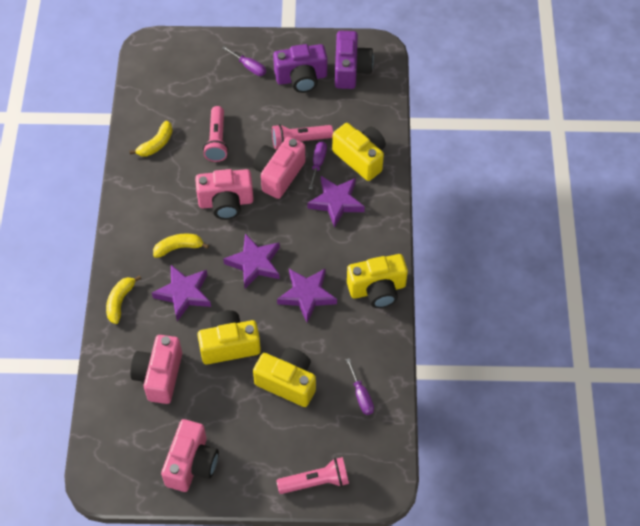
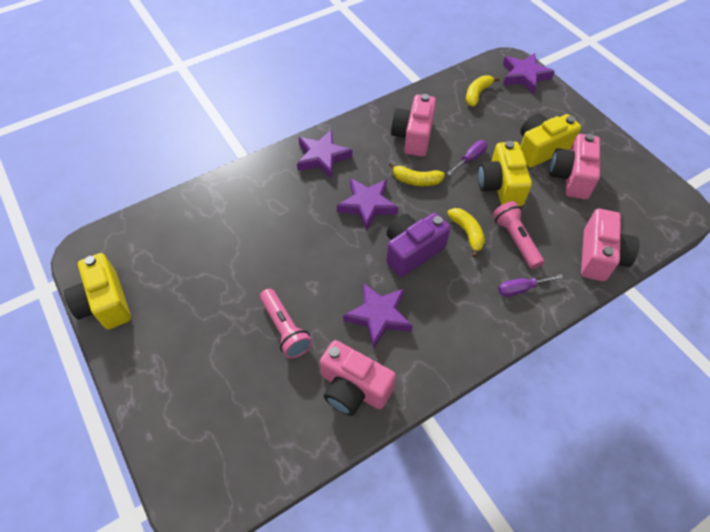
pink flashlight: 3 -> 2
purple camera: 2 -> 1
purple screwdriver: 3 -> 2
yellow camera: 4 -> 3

* * *

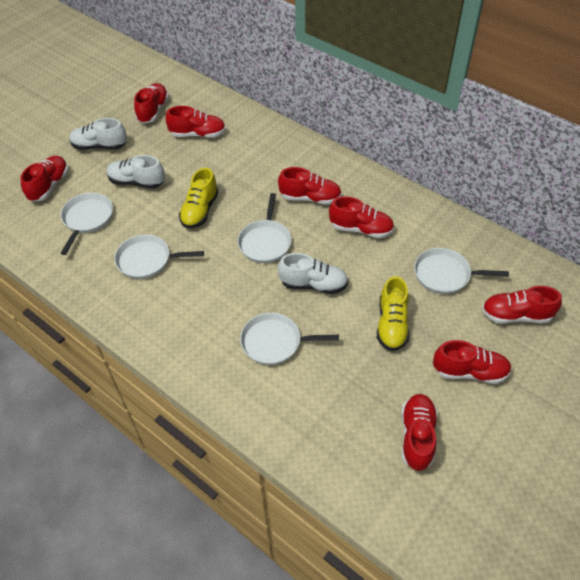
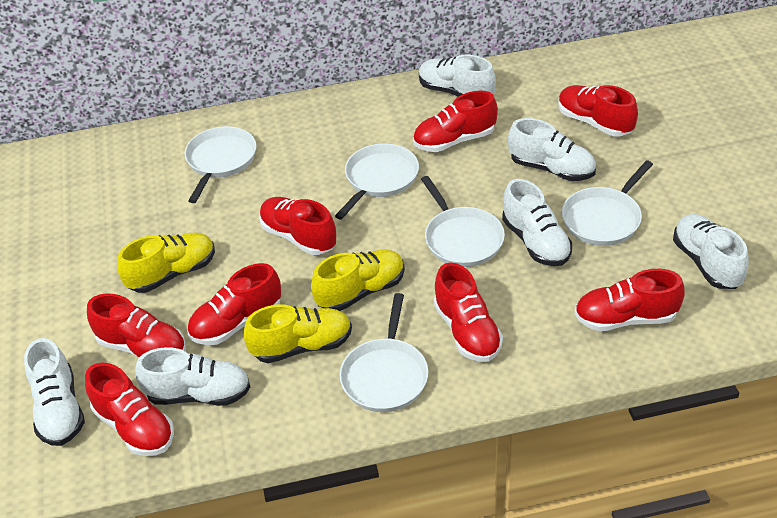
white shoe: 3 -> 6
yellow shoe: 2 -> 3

§ Problem details:
Reproduce, character for character, only the lines of the preceding data that start at the line with "purple camera: 2 -> 1" and end at the line with "yellow camera: 4 -> 3", both included.

§ Written response:
purple camera: 2 -> 1
purple screwdriver: 3 -> 2
yellow camera: 4 -> 3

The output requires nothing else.